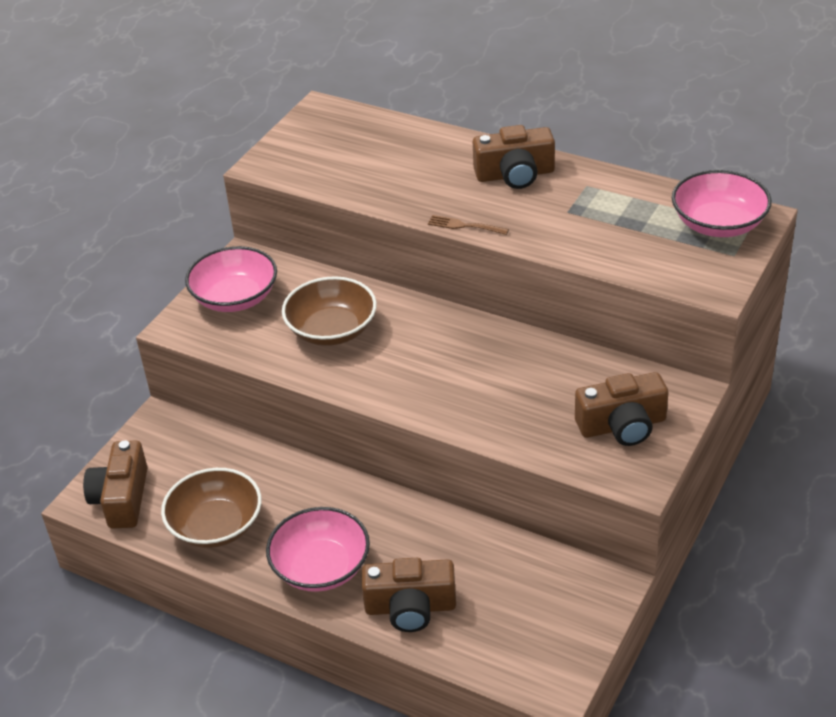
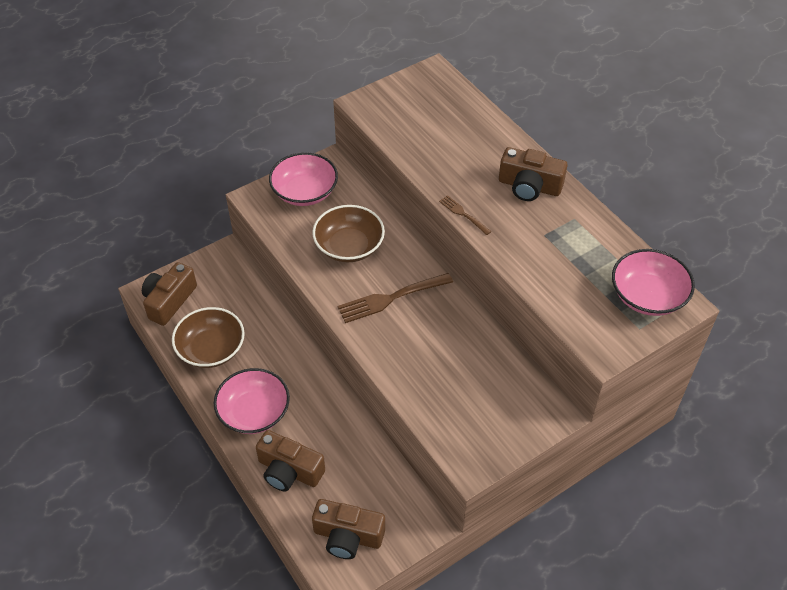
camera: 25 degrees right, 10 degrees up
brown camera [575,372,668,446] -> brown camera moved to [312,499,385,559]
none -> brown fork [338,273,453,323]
--
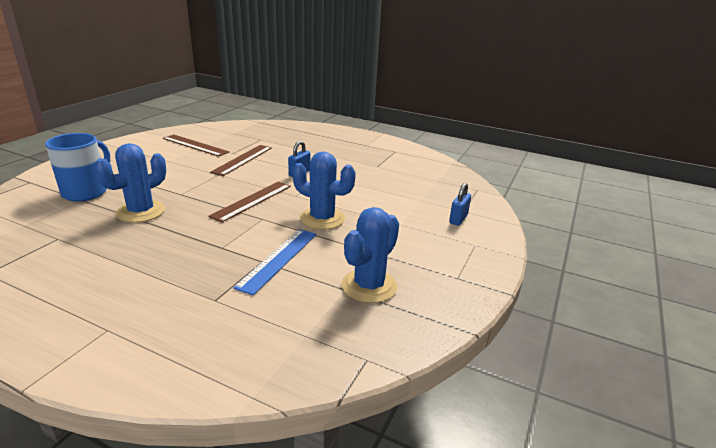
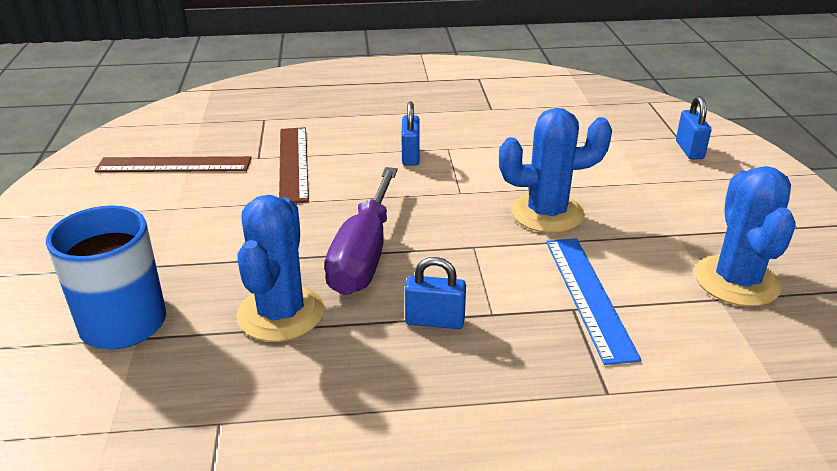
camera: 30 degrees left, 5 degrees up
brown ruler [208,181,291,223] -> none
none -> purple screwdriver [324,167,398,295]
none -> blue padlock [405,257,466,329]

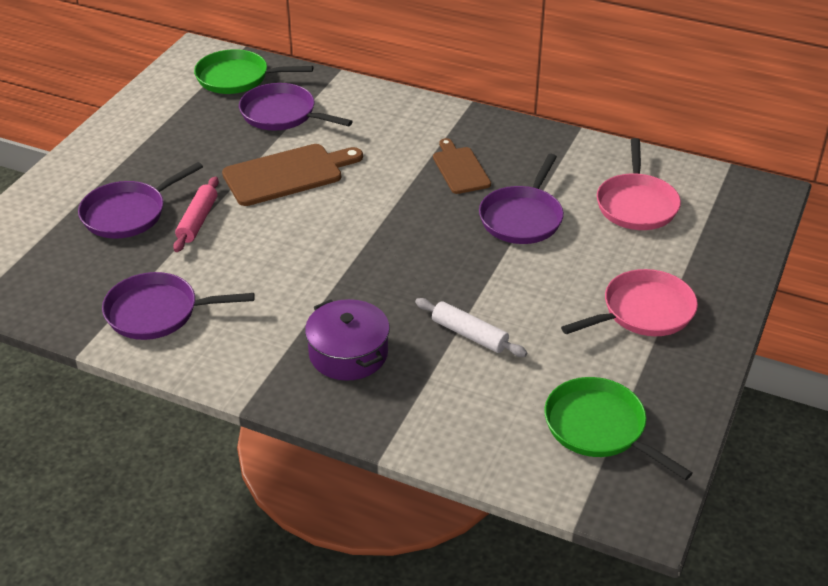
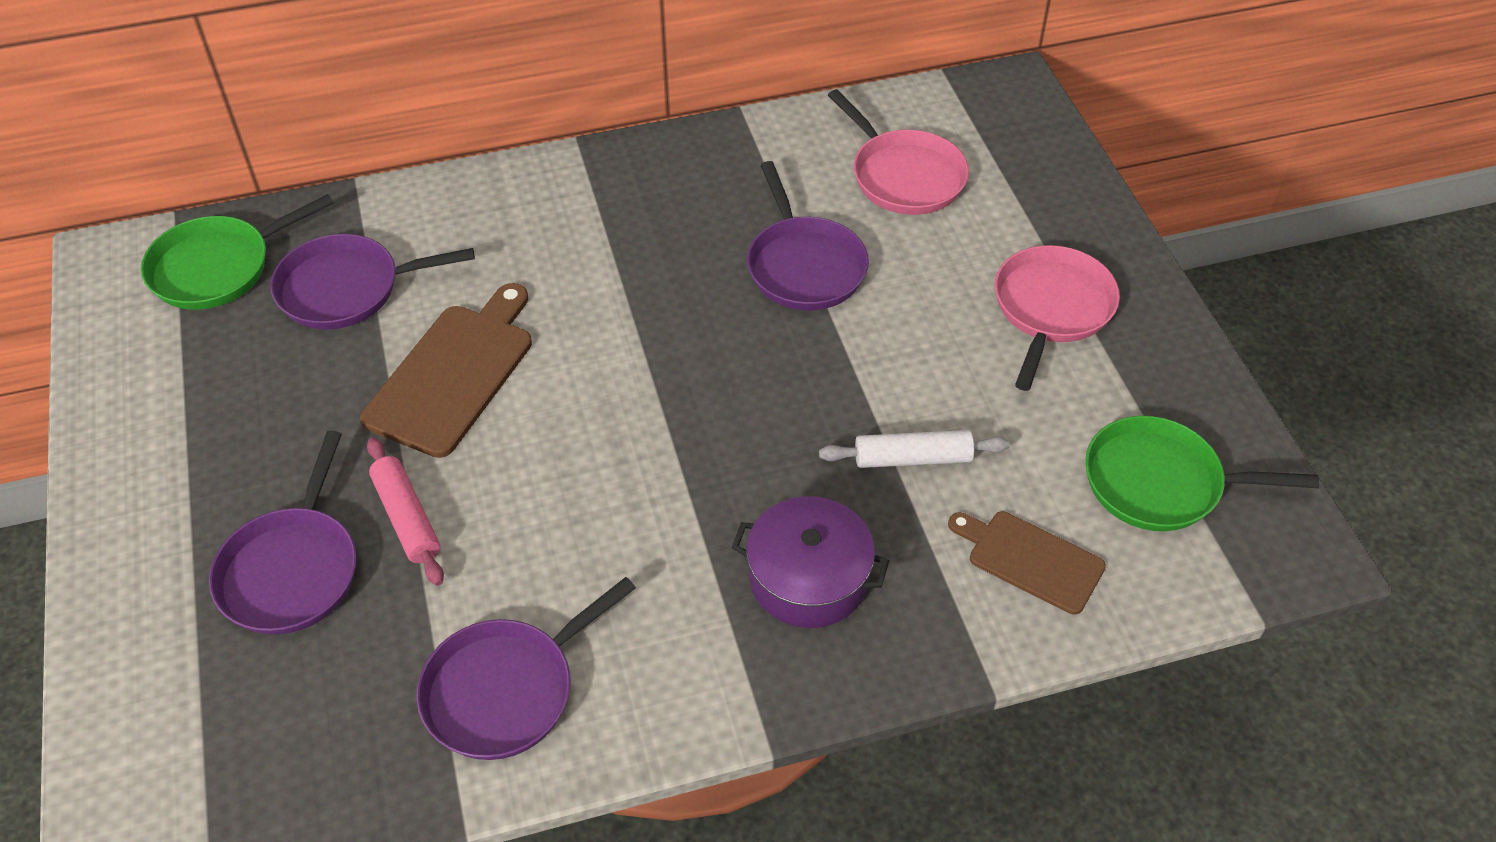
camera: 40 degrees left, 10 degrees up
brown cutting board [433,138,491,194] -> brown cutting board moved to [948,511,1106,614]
...
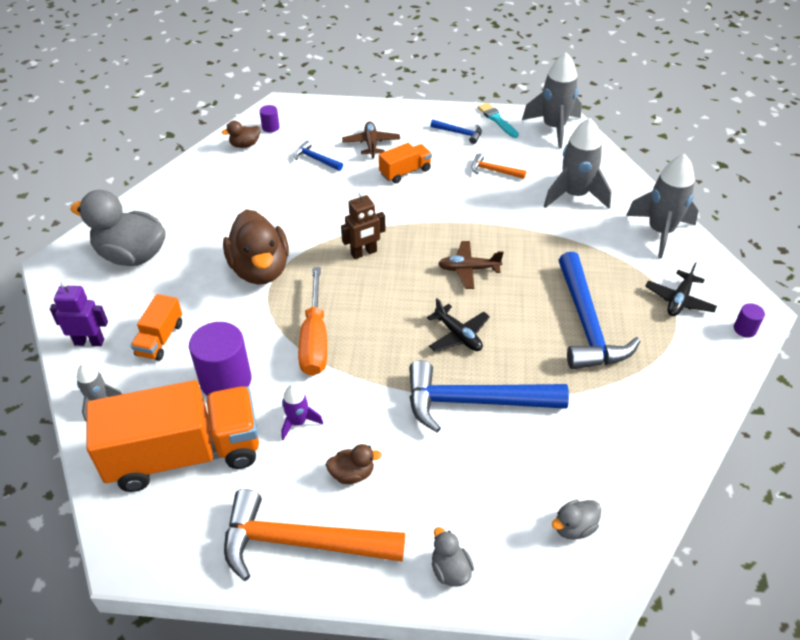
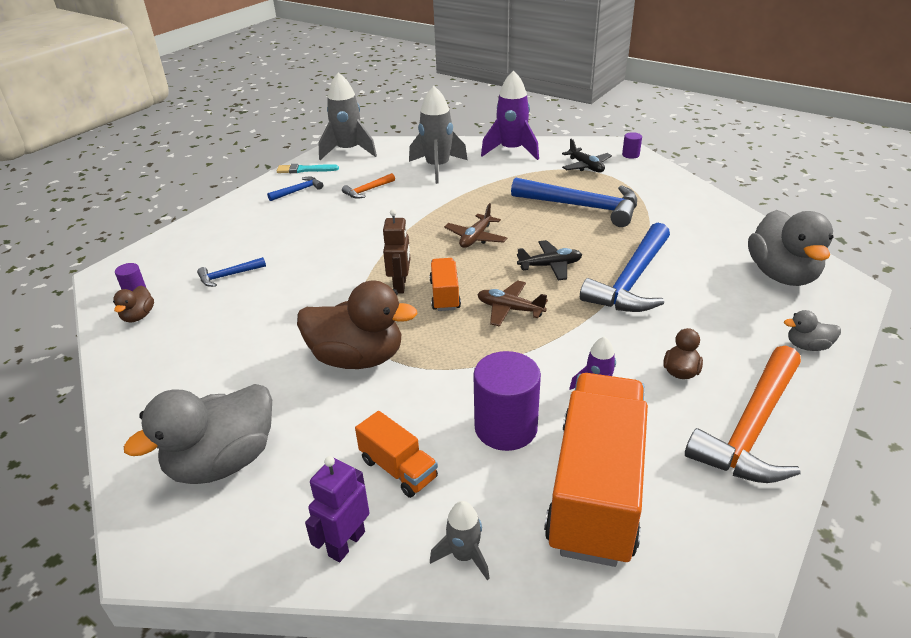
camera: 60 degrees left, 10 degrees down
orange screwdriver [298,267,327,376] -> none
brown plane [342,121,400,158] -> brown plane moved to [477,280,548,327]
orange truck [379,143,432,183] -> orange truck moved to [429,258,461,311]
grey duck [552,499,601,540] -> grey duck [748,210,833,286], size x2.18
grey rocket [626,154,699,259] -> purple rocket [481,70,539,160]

## [What you need to do]
Your answer must be the lines above from the one containing "camera: 25 degrees right, 10 degrees up" to the one containing "none -> brown fork [338,273,453,323]", both included, restated word for word.

## [Expected output]
camera: 25 degrees right, 10 degrees up
brown camera [575,372,668,446] -> brown camera moved to [312,499,385,559]
none -> brown fork [338,273,453,323]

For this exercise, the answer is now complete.